(Saved data entries)
--------------------------------

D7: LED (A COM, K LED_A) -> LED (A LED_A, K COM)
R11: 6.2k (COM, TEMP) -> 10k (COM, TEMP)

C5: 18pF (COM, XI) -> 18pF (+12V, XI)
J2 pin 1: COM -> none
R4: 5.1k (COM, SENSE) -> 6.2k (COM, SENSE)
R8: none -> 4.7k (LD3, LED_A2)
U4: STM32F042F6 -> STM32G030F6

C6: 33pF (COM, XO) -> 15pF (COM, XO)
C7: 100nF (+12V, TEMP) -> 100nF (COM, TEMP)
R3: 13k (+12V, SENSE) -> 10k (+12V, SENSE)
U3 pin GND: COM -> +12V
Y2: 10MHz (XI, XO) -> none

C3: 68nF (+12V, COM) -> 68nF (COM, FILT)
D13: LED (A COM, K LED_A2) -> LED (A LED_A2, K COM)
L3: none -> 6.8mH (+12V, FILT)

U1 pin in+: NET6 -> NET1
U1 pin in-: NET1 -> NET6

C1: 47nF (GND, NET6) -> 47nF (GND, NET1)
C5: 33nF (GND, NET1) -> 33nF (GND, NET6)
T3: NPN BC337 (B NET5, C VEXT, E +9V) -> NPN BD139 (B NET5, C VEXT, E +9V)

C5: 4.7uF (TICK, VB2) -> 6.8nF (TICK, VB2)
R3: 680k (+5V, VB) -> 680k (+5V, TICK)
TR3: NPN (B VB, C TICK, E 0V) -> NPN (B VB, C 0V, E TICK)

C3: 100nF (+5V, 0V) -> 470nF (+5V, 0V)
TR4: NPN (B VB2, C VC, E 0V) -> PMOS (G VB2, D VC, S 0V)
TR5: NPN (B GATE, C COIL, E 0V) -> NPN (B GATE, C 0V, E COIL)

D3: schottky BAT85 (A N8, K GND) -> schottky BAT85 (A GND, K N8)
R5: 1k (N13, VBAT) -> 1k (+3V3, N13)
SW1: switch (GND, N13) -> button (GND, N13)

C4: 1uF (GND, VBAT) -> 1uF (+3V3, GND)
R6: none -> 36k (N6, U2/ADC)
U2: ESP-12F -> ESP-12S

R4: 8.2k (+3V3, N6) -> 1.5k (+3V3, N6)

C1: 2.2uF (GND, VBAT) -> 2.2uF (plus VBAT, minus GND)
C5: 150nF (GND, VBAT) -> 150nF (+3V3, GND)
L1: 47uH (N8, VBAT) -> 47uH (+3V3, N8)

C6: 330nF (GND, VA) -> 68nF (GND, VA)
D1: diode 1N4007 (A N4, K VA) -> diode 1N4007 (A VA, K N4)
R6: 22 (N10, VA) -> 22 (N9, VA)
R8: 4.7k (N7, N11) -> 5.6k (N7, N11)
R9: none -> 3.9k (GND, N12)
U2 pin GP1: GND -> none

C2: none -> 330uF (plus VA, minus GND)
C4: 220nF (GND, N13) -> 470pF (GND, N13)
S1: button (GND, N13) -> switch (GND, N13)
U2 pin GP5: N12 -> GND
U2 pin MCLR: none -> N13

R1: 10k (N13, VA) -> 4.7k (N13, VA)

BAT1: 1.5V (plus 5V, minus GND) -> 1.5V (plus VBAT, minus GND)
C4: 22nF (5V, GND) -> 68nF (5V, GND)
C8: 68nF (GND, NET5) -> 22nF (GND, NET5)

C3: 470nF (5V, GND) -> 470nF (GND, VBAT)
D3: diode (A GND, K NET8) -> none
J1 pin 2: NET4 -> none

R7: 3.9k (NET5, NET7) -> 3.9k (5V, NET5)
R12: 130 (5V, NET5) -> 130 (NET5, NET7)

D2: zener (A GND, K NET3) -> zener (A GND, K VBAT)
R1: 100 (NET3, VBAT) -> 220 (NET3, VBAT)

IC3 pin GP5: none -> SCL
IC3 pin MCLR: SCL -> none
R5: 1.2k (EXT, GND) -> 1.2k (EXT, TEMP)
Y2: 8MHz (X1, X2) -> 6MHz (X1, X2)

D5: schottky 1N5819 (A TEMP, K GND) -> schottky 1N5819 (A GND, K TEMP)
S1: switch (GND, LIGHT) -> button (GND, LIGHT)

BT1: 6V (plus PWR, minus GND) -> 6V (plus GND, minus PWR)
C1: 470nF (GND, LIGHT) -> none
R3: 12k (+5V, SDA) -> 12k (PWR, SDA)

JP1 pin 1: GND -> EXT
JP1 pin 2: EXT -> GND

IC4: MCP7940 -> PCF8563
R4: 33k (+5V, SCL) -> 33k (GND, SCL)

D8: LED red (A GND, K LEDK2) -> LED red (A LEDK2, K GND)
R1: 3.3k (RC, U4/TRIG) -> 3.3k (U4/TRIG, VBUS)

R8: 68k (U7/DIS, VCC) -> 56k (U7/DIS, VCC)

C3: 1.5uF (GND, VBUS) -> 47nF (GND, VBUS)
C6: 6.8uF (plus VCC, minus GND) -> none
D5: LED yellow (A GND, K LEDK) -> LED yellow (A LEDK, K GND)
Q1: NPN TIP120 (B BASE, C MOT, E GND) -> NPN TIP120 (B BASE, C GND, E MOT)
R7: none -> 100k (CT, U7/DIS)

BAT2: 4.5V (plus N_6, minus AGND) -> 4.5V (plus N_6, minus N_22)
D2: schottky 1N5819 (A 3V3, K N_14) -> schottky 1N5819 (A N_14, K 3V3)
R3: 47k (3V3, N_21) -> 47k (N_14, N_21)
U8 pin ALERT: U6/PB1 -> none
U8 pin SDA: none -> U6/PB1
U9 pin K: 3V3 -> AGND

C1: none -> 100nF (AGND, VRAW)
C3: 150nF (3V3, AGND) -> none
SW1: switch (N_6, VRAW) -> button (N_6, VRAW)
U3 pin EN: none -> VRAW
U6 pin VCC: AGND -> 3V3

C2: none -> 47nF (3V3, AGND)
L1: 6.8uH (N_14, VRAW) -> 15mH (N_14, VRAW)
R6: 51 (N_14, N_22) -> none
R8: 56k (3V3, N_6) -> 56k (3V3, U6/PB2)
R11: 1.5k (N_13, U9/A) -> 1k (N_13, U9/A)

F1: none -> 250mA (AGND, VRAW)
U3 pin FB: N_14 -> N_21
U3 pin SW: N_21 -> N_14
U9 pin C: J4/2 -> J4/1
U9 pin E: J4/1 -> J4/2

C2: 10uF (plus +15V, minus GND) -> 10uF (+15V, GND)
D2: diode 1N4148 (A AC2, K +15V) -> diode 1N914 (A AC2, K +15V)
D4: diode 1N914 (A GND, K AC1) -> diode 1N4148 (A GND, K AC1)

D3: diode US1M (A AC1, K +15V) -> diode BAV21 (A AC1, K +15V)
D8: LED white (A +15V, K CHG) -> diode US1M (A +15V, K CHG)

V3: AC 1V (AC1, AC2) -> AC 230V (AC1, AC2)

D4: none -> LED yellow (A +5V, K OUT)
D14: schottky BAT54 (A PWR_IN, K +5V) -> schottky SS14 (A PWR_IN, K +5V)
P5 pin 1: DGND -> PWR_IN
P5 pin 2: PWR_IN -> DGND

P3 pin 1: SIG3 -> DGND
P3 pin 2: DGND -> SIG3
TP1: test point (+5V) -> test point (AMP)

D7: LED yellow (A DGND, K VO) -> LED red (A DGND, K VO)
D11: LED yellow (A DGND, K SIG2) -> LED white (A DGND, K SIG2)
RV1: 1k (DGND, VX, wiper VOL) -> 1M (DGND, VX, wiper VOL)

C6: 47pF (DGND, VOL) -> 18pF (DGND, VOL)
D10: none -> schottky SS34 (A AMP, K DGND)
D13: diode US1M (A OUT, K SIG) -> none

--------------------------------

WHAT IS BEING ASKED:
Set down verbatim only the lines between the start of the data above and the line with "Y2: 10MHz (XI, XO) -> none", both boundaries included.

ANSWER TO THE PROBLEM:
D7: LED (A COM, K LED_A) -> LED (A LED_A, K COM)
R11: 6.2k (COM, TEMP) -> 10k (COM, TEMP)

C5: 18pF (COM, XI) -> 18pF (+12V, XI)
J2 pin 1: COM -> none
R4: 5.1k (COM, SENSE) -> 6.2k (COM, SENSE)
R8: none -> 4.7k (LD3, LED_A2)
U4: STM32F042F6 -> STM32G030F6

C6: 33pF (COM, XO) -> 15pF (COM, XO)
C7: 100nF (+12V, TEMP) -> 100nF (COM, TEMP)
R3: 13k (+12V, SENSE) -> 10k (+12V, SENSE)
U3 pin GND: COM -> +12V
Y2: 10MHz (XI, XO) -> none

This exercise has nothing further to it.